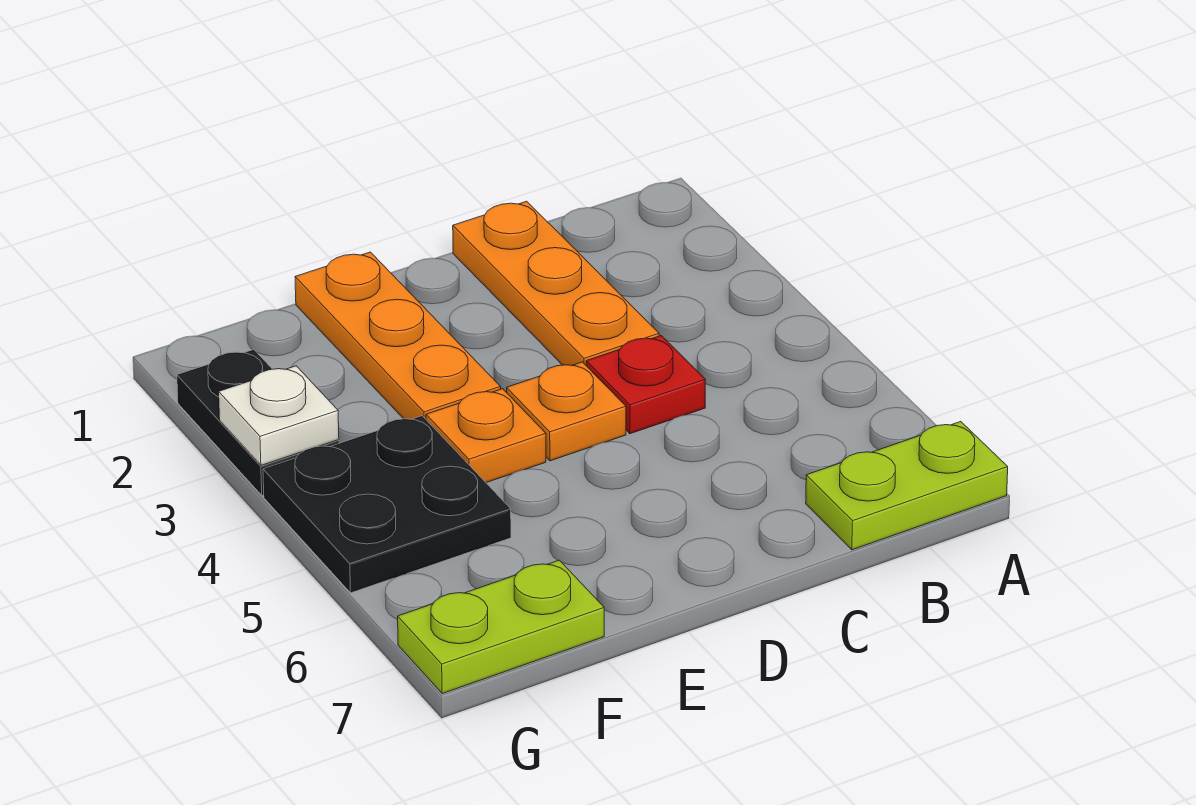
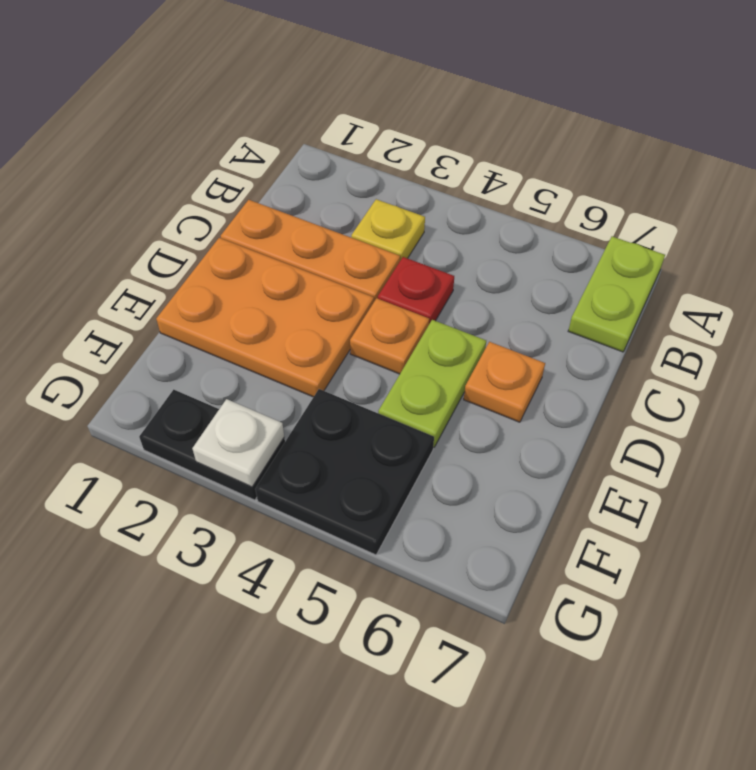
none -> yellow plate B3 level 1
orange plate E1:E3 level 1 -> orange plate D1:E3 level 1
orange plate E4 level 1 -> orange plate D6 level 1
lime plate F7:G7 level 1 -> lime plate D5:E5 level 1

Task: The data must be printed exactly, image-free.

Exercise answer:
none -> yellow plate B3 level 1
orange plate E1:E3 level 1 -> orange plate D1:E3 level 1
orange plate E4 level 1 -> orange plate D6 level 1
lime plate F7:G7 level 1 -> lime plate D5:E5 level 1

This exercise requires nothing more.